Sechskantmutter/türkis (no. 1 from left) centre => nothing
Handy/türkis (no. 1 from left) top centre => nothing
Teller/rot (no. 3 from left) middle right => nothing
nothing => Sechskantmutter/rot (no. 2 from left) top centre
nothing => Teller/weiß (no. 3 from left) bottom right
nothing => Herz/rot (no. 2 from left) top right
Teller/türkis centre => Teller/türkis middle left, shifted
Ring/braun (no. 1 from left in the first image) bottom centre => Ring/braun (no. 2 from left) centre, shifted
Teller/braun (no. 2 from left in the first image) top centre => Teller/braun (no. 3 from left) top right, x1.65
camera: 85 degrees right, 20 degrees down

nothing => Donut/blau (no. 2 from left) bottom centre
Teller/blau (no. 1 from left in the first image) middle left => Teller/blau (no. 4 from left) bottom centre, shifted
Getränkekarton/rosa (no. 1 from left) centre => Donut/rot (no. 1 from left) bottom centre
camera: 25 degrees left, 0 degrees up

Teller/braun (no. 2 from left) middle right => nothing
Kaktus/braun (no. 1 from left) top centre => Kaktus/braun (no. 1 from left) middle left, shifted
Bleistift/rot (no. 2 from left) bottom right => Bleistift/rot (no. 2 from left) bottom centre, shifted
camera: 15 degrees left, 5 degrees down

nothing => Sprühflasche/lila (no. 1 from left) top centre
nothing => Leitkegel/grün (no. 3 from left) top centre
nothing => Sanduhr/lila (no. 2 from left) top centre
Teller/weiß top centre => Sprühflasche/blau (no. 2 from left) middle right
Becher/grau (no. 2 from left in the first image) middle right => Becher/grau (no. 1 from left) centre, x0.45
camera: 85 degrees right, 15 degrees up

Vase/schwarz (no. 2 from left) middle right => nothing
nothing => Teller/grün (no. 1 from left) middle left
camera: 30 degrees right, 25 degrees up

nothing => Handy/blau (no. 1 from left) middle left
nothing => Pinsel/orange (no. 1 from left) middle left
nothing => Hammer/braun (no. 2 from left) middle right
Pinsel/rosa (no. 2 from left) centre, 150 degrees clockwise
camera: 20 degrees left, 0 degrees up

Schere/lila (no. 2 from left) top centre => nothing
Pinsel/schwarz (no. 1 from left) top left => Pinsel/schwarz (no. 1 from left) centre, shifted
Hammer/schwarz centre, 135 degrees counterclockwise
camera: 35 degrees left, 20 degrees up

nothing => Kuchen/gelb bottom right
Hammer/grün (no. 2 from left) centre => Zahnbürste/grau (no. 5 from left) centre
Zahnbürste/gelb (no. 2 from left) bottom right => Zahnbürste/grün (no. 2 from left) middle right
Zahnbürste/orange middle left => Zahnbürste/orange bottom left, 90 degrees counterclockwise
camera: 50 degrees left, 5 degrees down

####################

Try it |
Only one number is needed: please count the lines of the entries above in which the string "türkis" occurs.

Answer space |
3